**INPUT MATERIAL:**
· · · ·
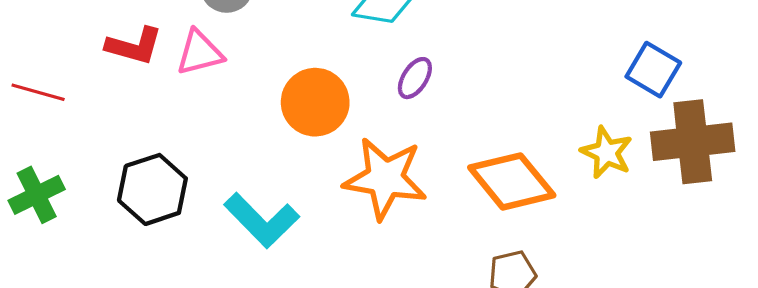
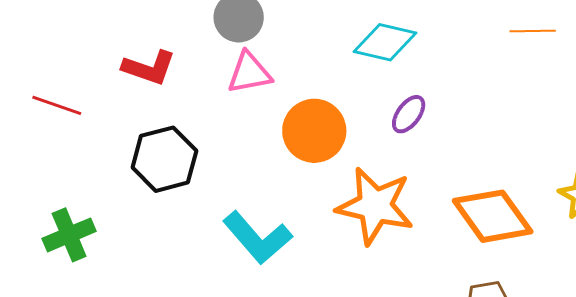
pink triangle: (200, 53) -> (249, 73), moved
black hexagon: (152, 189) -> (164, 159), moved
green cross: (37, 195) -> (69, 235), moved

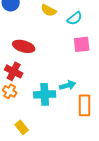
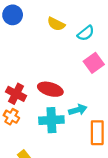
pink square: (82, 44) -> (94, 63), turned -30
red ellipse: (24, 46) -> (50, 89), moved

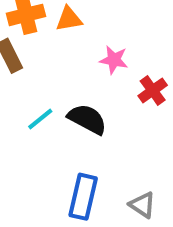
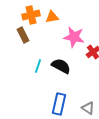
pink star: (114, 60) -> (74, 37), size x1.5
cyan line: (40, 119) -> (38, 66), turned -32

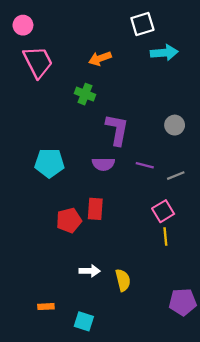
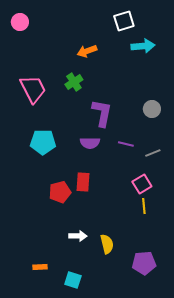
pink trapezoid: (38, 62) -> (33, 89), moved
green cross: (85, 94) -> (74, 82), turned 36
purple pentagon: (183, 302) -> (144, 263), moved

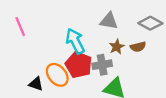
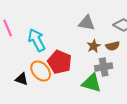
cyan arrow: (75, 41) -> (37, 40), moved
gray cross: (102, 65) -> (104, 67), moved

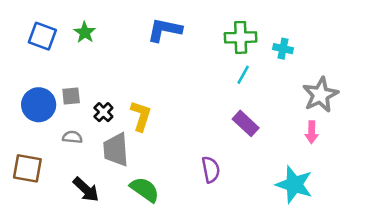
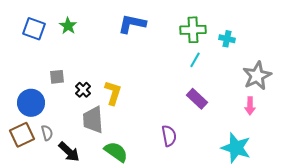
blue circle: (39, 105) -> (31, 103), moved
gray semicircle: (72, 137) -> (47, 133), moved, turned 70
brown square: (27, 168) -> (22, 135), turned -35

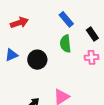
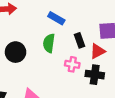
blue rectangle: (66, 19) -> (56, 18), turned -35

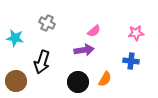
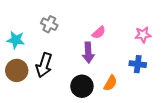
purple arrow: (84, 50) -> (88, 53), turned 96
brown circle: (16, 81) -> (17, 70), moved

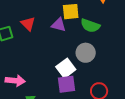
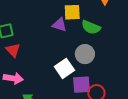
red triangle: (28, 24) -> (13, 50), moved
purple square: (66, 84) -> (81, 85), moved

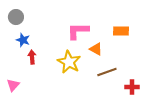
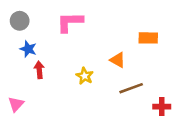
pink L-shape: (78, 31) -> (70, 22), moved
yellow star: (69, 62) -> (85, 76), size x0.6

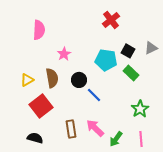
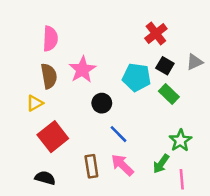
red cross: (111, 20) -> (156, 34), moved
pink star: (64, 54) -> (82, 70), size x1.5
brown semicircle: (52, 78) -> (49, 76), moved
blue line: (94, 95) -> (119, 134), moved
green arrow: (116, 139) -> (161, 164), moved

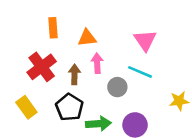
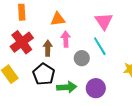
orange rectangle: (53, 28) -> (22, 12), moved
cyan line: (140, 72) -> (100, 46), turned 36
· · · ·
**TASK INSTRUCTIONS:** Repeat all entries exactly. Skip the pictures.

**EXERCISE RESULT:**
pink triangle: (200, 53) -> (249, 73), moved
black hexagon: (152, 189) -> (164, 159), moved
green cross: (37, 195) -> (69, 235), moved

pink square: (82, 44) -> (94, 63), turned -30
red ellipse: (24, 46) -> (50, 89), moved

pink star: (114, 60) -> (74, 37), size x1.5
cyan line: (40, 119) -> (38, 66), turned -32

pink trapezoid: (38, 62) -> (33, 89), moved
green cross: (85, 94) -> (74, 82), turned 36
purple pentagon: (183, 302) -> (144, 263), moved

cyan arrow: (75, 41) -> (37, 40), moved
gray cross: (102, 65) -> (104, 67), moved

blue circle: (39, 105) -> (31, 103), moved
gray semicircle: (72, 137) -> (47, 133), moved, turned 70
brown square: (27, 168) -> (22, 135), turned -35

blue rectangle: (66, 19) -> (56, 18), turned -35

purple arrow: (84, 50) -> (88, 53), turned 96
brown circle: (16, 81) -> (17, 70), moved

red triangle: (28, 24) -> (13, 50), moved
purple square: (66, 84) -> (81, 85), moved

pink L-shape: (78, 31) -> (70, 22), moved
yellow star: (69, 62) -> (85, 76), size x0.6

red cross: (111, 20) -> (156, 34), moved
pink star: (64, 54) -> (82, 70), size x1.5
brown semicircle: (52, 78) -> (49, 76), moved
blue line: (94, 95) -> (119, 134), moved
green arrow: (116, 139) -> (161, 164), moved

orange rectangle: (53, 28) -> (22, 12), moved
cyan line: (140, 72) -> (100, 46), turned 36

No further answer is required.